[[ Records supplied open ]]

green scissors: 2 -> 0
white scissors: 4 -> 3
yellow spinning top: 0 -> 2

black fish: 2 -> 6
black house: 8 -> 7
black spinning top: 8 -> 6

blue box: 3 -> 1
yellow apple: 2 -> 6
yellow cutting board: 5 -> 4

[[ Records supplied closed ]]

→ **Description of the task**
Look for the word "yellow" throughout the material above and copy every line that has it.

→ **Answer box**
yellow spinning top: 0 -> 2
yellow apple: 2 -> 6
yellow cutting board: 5 -> 4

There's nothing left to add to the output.